> **TASK PROMPT**
Read through the records. Copy each line that has the word "round".

> **MATERIAL TO PROCESS**
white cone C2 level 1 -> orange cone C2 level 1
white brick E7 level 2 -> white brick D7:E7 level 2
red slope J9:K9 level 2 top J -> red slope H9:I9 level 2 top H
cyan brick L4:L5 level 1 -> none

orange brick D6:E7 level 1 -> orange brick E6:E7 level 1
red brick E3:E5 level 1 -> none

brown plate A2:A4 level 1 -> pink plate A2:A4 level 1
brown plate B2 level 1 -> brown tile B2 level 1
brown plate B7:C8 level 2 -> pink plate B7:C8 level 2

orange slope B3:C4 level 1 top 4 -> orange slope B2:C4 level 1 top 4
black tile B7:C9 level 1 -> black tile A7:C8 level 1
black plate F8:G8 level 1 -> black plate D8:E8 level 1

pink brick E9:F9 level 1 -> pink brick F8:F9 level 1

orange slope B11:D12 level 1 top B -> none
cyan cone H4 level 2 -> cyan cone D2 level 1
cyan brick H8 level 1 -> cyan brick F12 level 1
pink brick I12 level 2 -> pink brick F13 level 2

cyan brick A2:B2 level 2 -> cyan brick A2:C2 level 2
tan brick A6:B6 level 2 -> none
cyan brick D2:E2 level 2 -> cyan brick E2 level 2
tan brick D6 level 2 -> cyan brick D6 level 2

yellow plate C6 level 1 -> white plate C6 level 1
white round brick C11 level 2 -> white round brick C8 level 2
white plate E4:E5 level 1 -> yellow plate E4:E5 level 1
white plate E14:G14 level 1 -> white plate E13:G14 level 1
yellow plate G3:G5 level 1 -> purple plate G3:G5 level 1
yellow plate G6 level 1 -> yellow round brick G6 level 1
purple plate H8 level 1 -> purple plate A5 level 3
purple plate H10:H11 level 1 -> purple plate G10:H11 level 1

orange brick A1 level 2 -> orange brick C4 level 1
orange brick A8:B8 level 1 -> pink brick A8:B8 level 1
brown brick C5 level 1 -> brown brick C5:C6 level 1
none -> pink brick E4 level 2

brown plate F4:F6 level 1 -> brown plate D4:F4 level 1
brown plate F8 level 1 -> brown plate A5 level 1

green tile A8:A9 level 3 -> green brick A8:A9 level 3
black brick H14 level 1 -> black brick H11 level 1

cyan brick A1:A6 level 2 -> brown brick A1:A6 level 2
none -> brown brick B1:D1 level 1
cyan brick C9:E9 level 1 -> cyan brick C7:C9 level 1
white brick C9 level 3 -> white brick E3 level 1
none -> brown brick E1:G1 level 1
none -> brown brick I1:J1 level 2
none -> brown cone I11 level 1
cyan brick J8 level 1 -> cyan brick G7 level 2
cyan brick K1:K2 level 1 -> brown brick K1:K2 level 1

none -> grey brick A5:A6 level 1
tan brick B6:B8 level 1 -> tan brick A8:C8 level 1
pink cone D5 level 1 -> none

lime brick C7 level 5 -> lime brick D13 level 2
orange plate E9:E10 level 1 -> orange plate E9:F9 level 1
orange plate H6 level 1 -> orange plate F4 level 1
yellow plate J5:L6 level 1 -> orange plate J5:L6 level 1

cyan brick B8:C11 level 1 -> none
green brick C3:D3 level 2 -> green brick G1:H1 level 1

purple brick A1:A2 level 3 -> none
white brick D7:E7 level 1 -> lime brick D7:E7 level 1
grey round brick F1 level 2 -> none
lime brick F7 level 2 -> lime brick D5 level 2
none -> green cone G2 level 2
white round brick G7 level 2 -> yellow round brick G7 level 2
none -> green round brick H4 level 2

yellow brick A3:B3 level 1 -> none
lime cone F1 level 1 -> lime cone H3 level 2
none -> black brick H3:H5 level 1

> **FINISHED TASK**
white round brick C11 level 2 -> white round brick C8 level 2
yellow plate G6 level 1 -> yellow round brick G6 level 1
grey round brick F1 level 2 -> none
white round brick G7 level 2 -> yellow round brick G7 level 2
none -> green round brick H4 level 2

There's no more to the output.